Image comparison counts
= = = = =
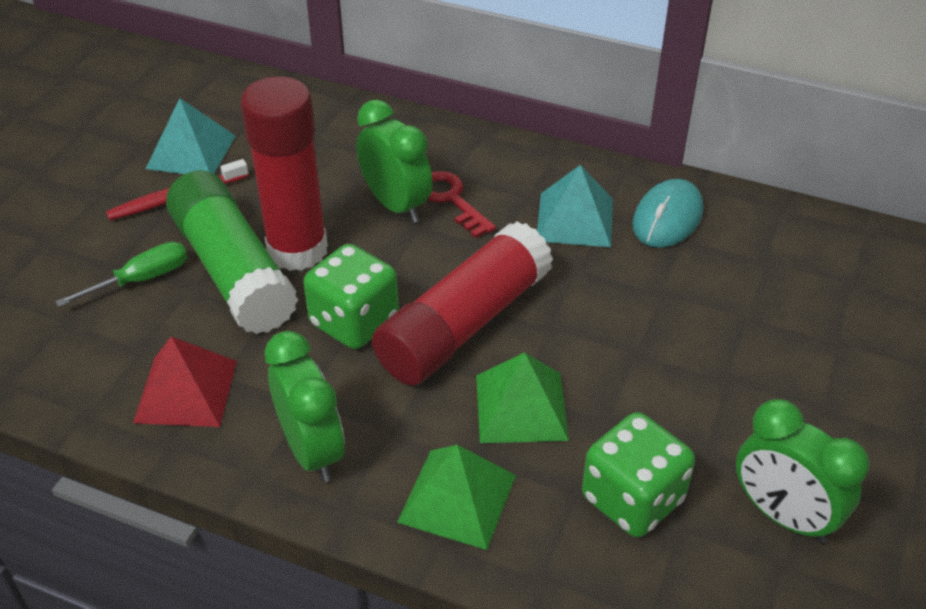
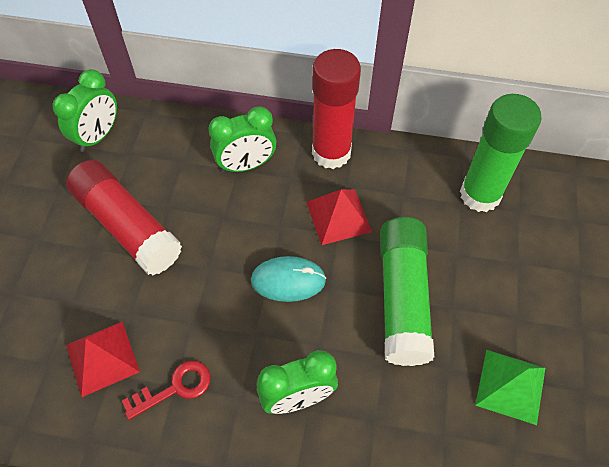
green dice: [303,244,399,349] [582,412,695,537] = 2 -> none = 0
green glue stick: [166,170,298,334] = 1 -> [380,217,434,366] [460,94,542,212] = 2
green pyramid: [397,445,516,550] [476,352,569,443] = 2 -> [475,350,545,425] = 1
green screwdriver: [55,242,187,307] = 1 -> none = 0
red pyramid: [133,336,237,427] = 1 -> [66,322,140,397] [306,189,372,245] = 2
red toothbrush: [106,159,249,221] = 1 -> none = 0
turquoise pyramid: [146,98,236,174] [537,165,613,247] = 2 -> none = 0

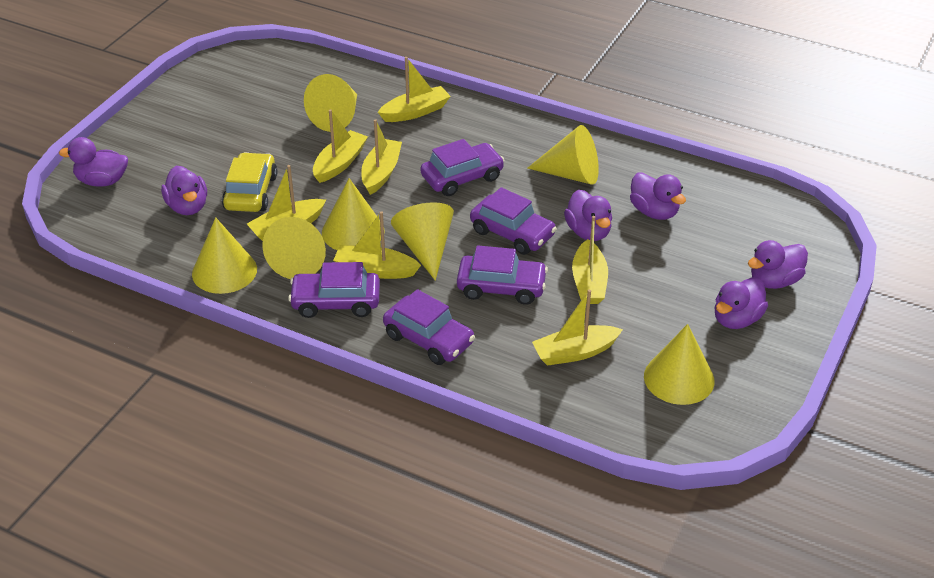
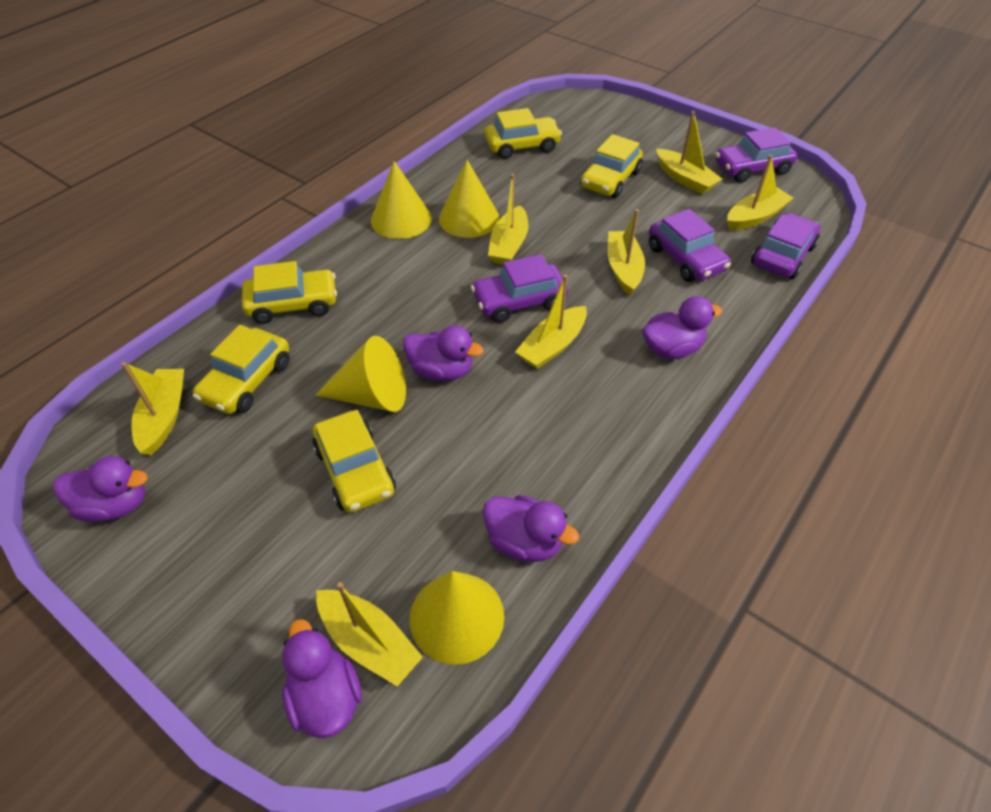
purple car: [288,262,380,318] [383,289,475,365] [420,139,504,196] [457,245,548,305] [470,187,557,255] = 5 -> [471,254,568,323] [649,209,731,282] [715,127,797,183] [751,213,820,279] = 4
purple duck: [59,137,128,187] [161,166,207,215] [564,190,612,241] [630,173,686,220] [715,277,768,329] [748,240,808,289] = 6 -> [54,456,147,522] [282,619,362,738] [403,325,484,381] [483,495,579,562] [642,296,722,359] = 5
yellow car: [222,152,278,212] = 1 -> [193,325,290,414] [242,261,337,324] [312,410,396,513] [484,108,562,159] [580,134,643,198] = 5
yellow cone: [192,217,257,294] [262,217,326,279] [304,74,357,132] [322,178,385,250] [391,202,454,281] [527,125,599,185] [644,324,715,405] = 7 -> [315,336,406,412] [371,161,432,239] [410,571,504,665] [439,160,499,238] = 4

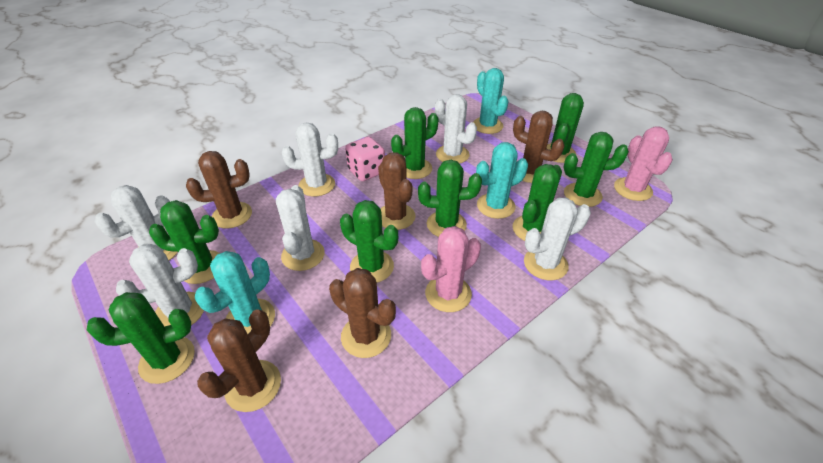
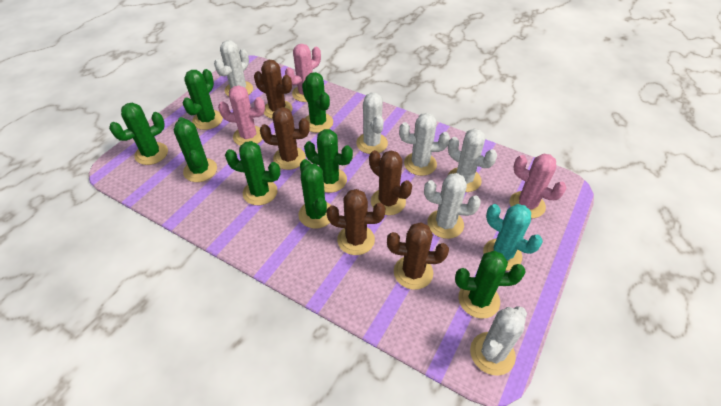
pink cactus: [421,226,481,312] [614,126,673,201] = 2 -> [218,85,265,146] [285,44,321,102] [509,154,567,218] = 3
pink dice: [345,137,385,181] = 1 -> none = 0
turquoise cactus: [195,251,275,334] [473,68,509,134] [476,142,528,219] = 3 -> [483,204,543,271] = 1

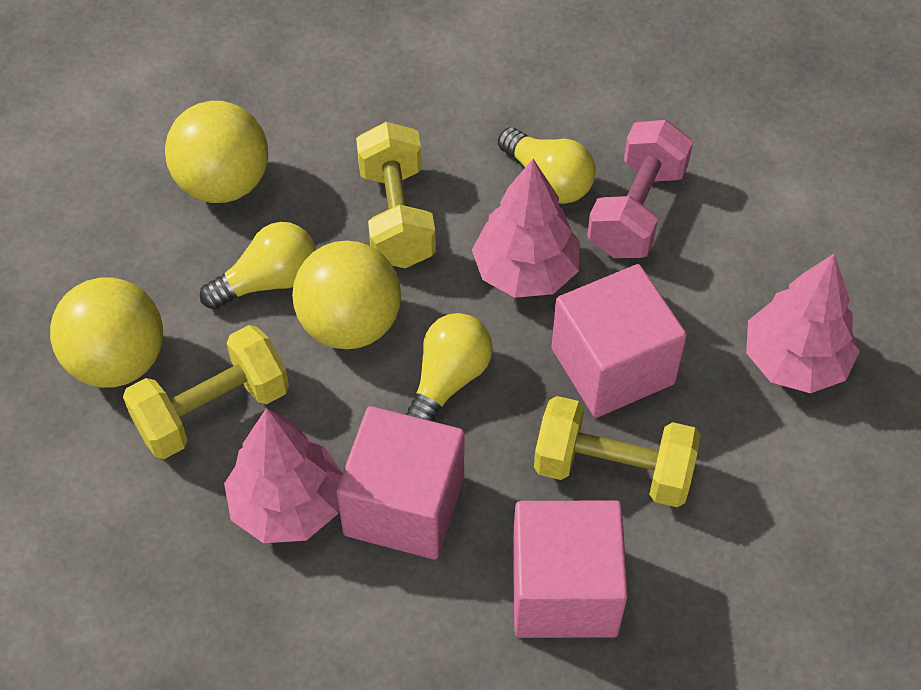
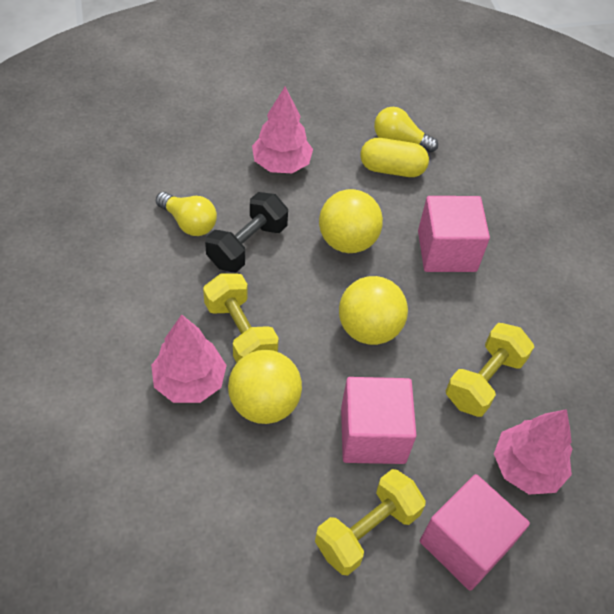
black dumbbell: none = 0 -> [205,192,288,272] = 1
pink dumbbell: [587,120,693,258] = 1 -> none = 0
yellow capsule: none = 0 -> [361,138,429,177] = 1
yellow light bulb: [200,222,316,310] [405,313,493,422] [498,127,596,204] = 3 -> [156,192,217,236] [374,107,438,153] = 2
= = = = =
=== WHAT THE TASK ASKS ===
Here the job is to copy the stretch of records from the line containing "yellow car: [222,152,278,212]" through the line containing "turquoise cactus: [195,251,275,334]", word for word. Leave every picture out.

=== YOUR SOLUTION ===
yellow car: [222,152,278,212] = 1 -> [193,325,290,414] [242,261,337,324] [312,410,396,513] [484,108,562,159] [580,134,643,198] = 5
yellow cone: [192,217,257,294] [262,217,326,279] [304,74,357,132] [322,178,385,250] [391,202,454,281] [527,125,599,185] [644,324,715,405] = 7 -> [315,336,406,412] [371,161,432,239] [410,571,504,665] [439,160,499,238] = 4

pink cactus: [421,226,481,312] [614,126,673,201] = 2 -> [218,85,265,146] [285,44,321,102] [509,154,567,218] = 3
pink dice: [345,137,385,181] = 1 -> none = 0
turquoise cactus: [195,251,275,334] [473,68,509,134] [476,142,528,219] = 3 -> [483,204,543,271] = 1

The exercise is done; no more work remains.